(Data extract)

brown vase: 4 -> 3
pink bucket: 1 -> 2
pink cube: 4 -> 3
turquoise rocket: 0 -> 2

(End Data extract)
(Data extract)

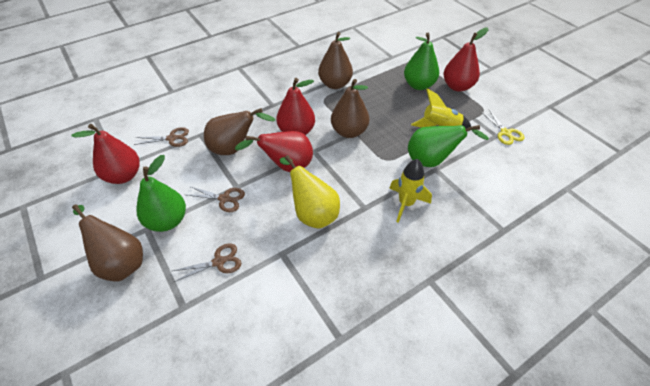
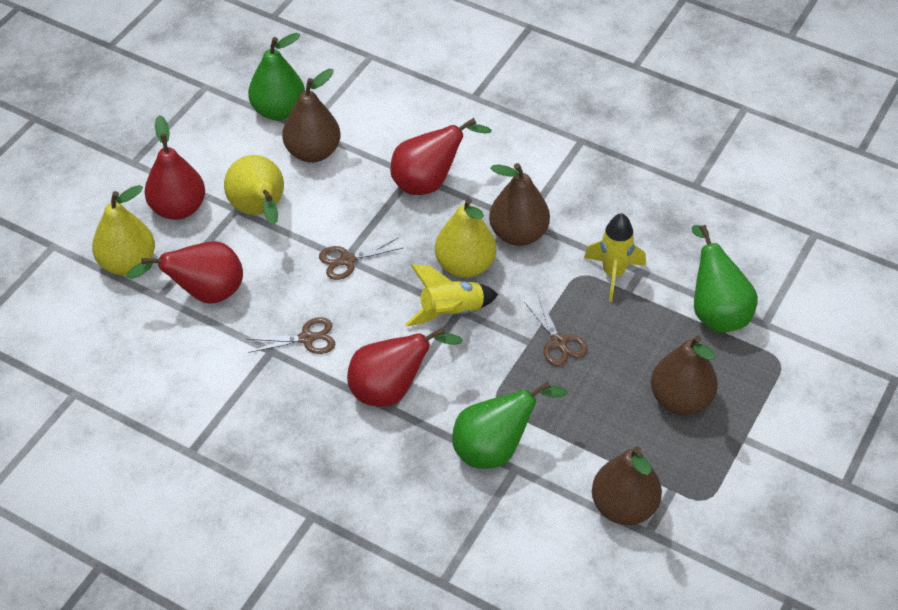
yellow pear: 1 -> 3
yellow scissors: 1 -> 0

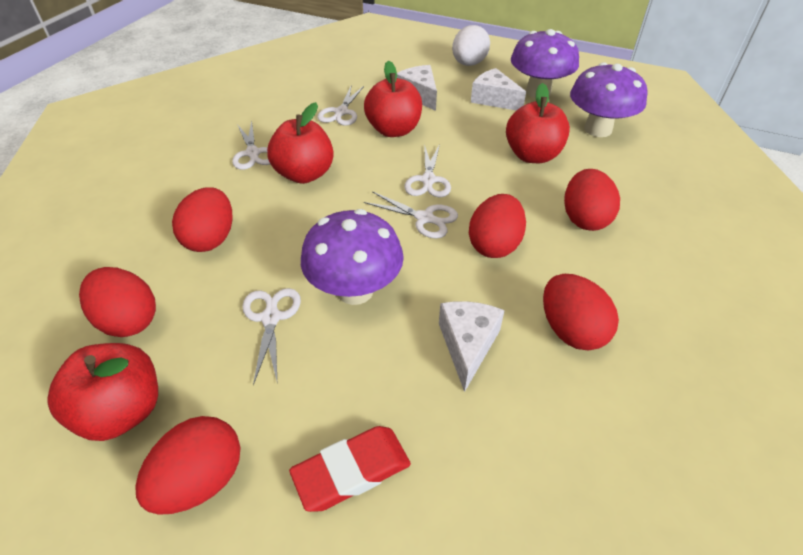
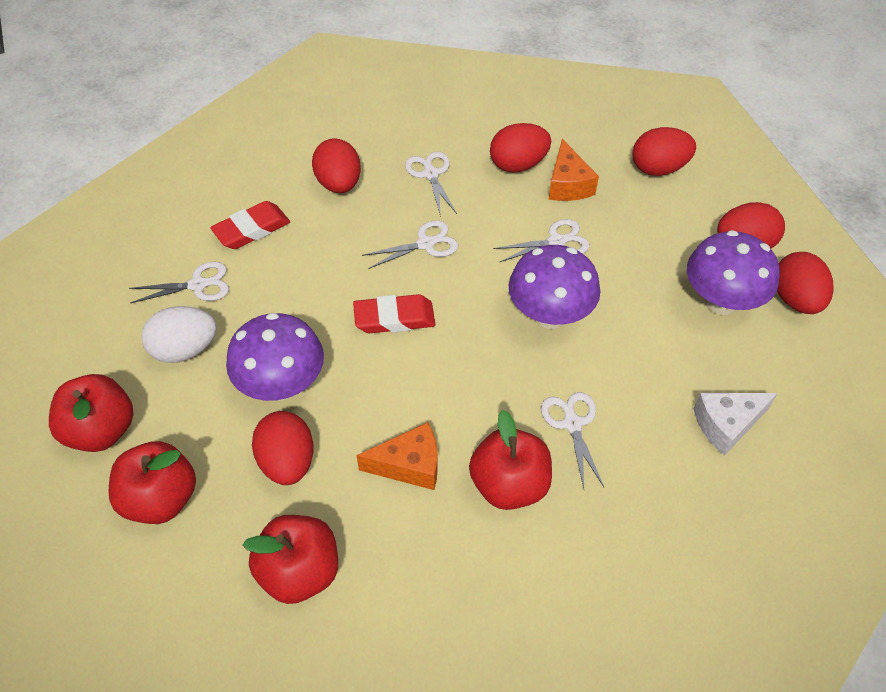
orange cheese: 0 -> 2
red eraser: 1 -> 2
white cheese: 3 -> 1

(End Data extract)

**Task objective**:
In the listing above, find the line with "brown vase: 4 -> 3" and the line with "turquoise rocket: 0 -> 2", then reproduce both and every line between them exactly.

**Your solution**:
brown vase: 4 -> 3
pink bucket: 1 -> 2
pink cube: 4 -> 3
turquoise rocket: 0 -> 2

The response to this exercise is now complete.